■ **WHAT YOU HAVE TO DO**:
Only an exact copy of the entries, stripped of pictures, will serve as the answer.

[Stored data]
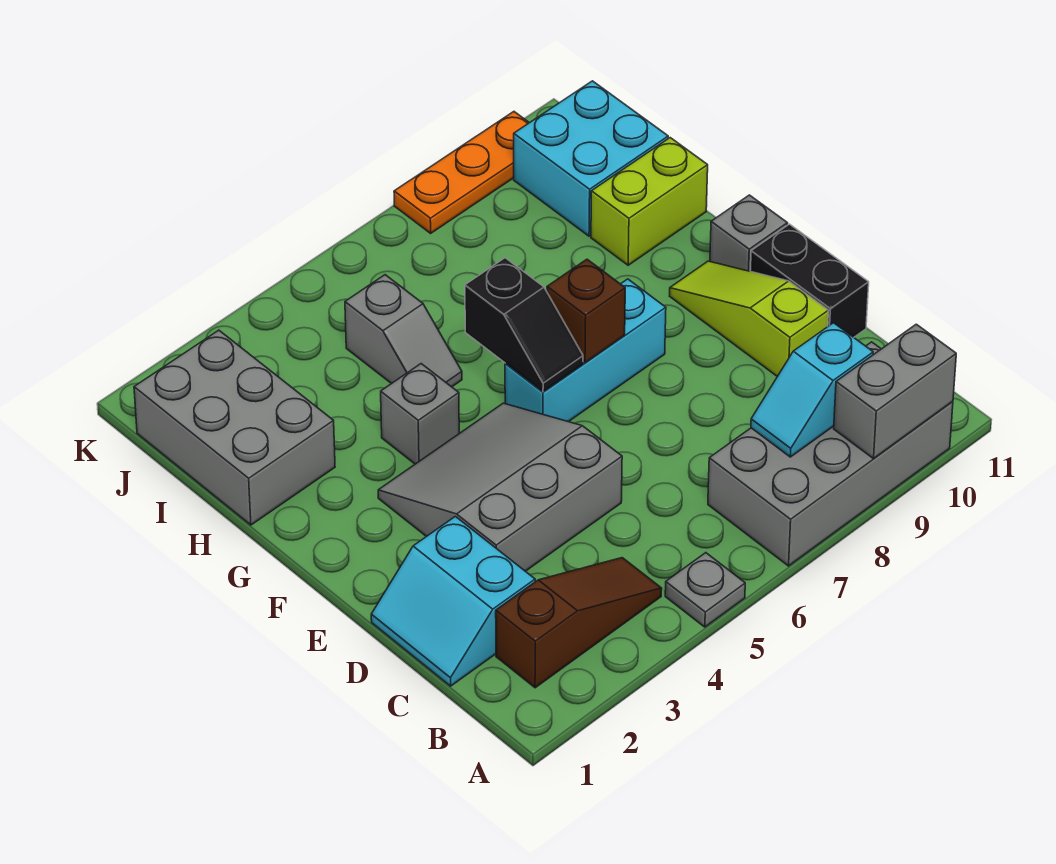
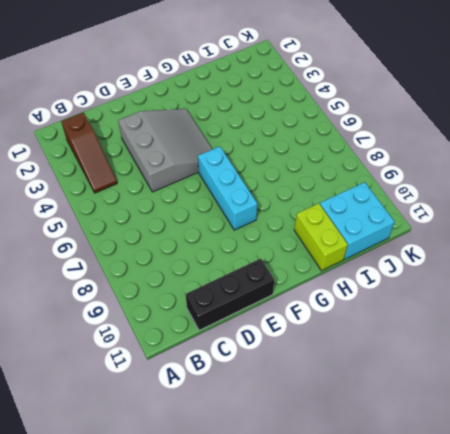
black brick C11:E11 level 1 -> black brick D11:E11 level 1
none -> grey plate A5 level 1
none -> grey brick A7:B10 level 1
none -> cyan slope C1:D2 level 1 top 2

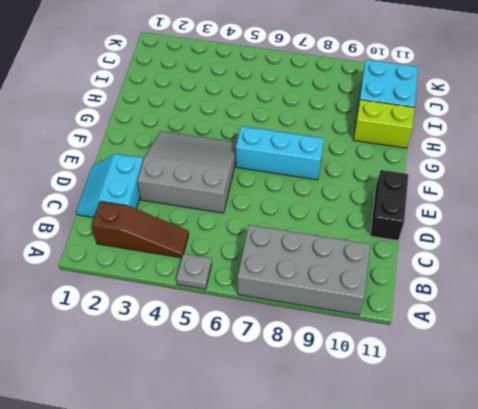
none -> lime slope D10:F10 level 1 top D
none -> grey brick F11 level 1
none -> grey brick G4 level 1

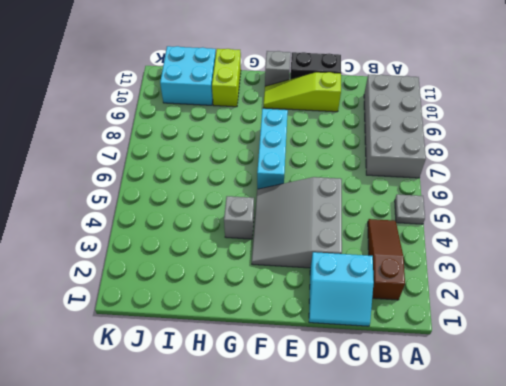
none -> grey brick H1:J2 level 1
none -> grey slope H5:I5 level 1 top I
none -> orange plate K8:K10 level 1

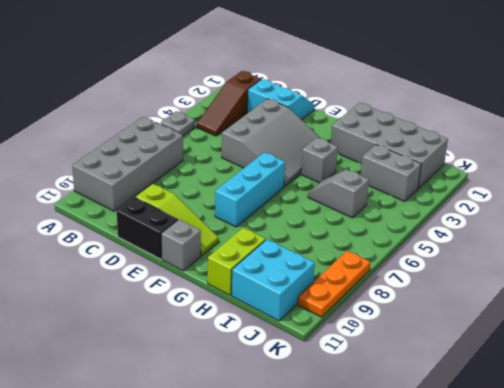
grey brick G1:J2 level 1 -> grey brick H1:J2 level 1
grey brick I3:J3 level 1 -> grey brick A9:A10 level 2
none -> cyan slope B8:B9 level 2 top 9
none -> black slope F6:G6 level 2 top G
none -> brown brick F7 level 2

■ **ANSWER BOX**:
black brick C11:E11 level 1 -> black brick D11:E11 level 1
none -> grey plate A5 level 1
none -> grey brick A7:B10 level 1
none -> cyan slope C1:D2 level 1 top 2

none -> lime slope D10:F10 level 1 top D
none -> grey brick F11 level 1
none -> grey brick G4 level 1

none -> grey brick H1:J2 level 1
none -> grey slope H5:I5 level 1 top I
none -> orange plate K8:K10 level 1

grey brick G1:J2 level 1 -> grey brick H1:J2 level 1
grey brick I3:J3 level 1 -> grey brick A9:A10 level 2
none -> cyan slope B8:B9 level 2 top 9
none -> black slope F6:G6 level 2 top G
none -> brown brick F7 level 2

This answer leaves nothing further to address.